--- Data provided Enclosed Below ---

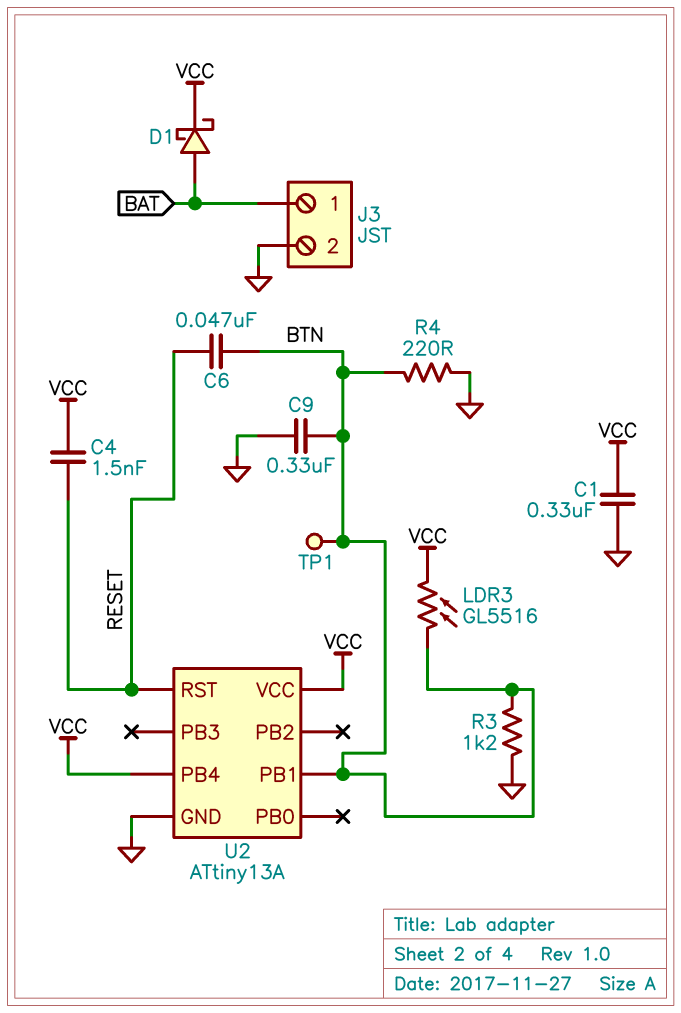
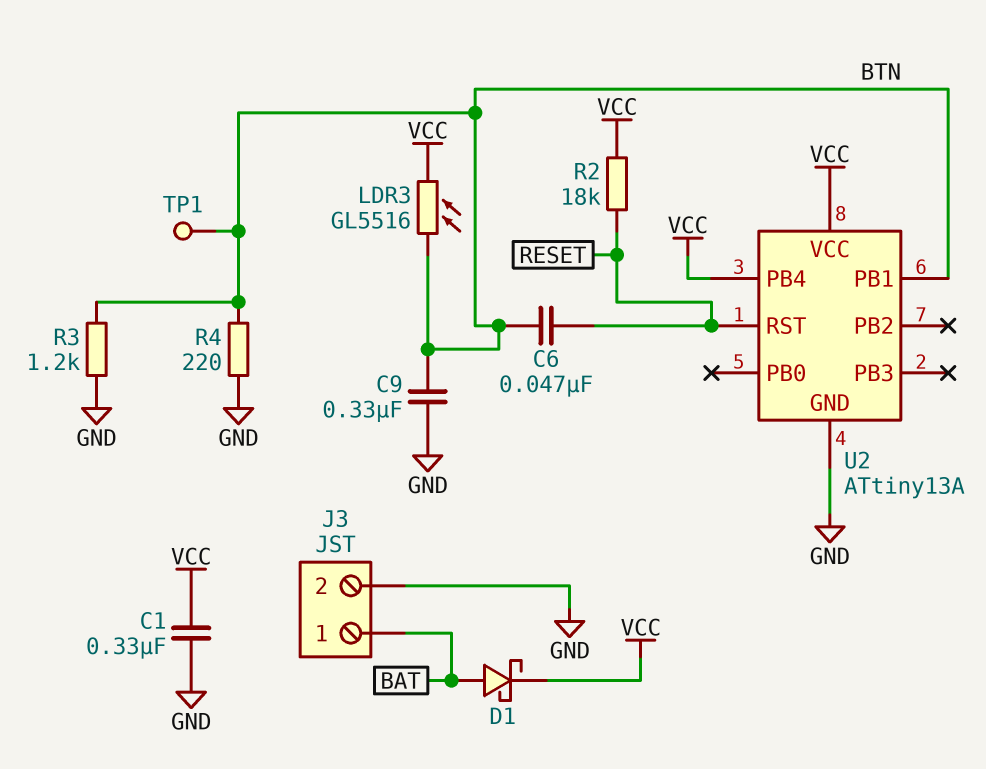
C4: 1.5nF (RESET, VCC) -> none
R2: none -> 18k (RESET, VCC)

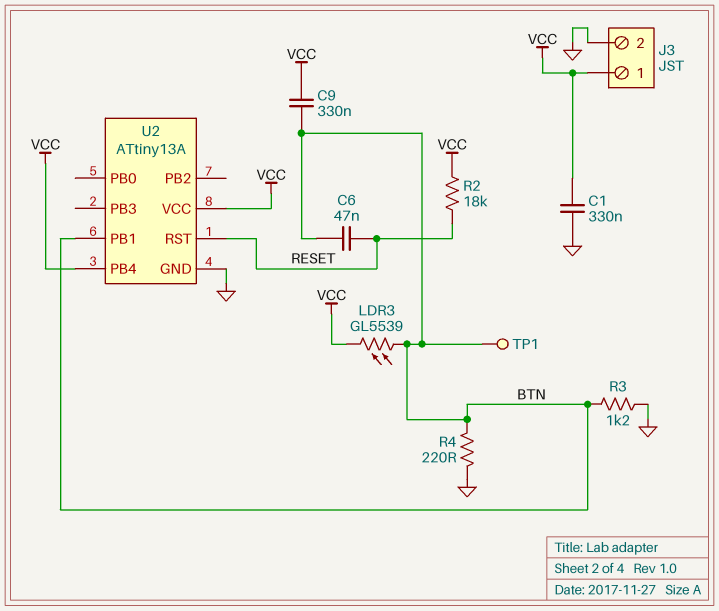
C9: 330nF (BTN, GND) -> 330nF (BTN, VCC)
D1: schottky (A BAT, K VCC) -> none
J3 pin 1: BAT -> VCC
LDR3: GL5516 (BTN, VCC) -> GL5539 (BTN, VCC)

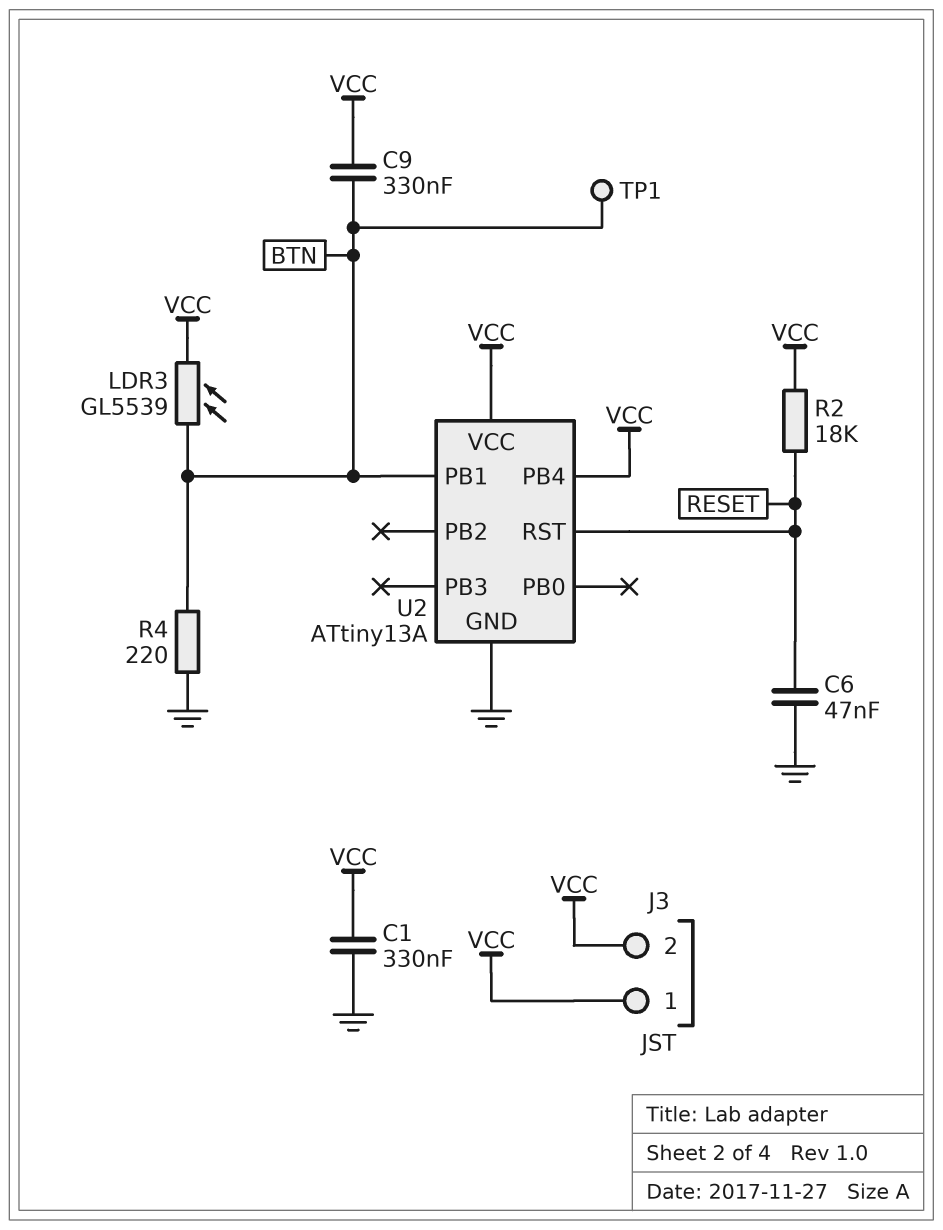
C6: 47nF (BTN, RESET) -> 47nF (GND, RESET)
J3 pin 2: GND -> VCC
R3: 1.2k (BTN, GND) -> none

--- End of Enclosed Data provided ---

Write out the line that contains "LDR3: GL5516 (BTN, VCC) -> GL5539 (BTN, VCC)" and every line after it to the end of the data, exactly as they stand. Omit the pictures.

LDR3: GL5516 (BTN, VCC) -> GL5539 (BTN, VCC)

C6: 47nF (BTN, RESET) -> 47nF (GND, RESET)
J3 pin 2: GND -> VCC
R3: 1.2k (BTN, GND) -> none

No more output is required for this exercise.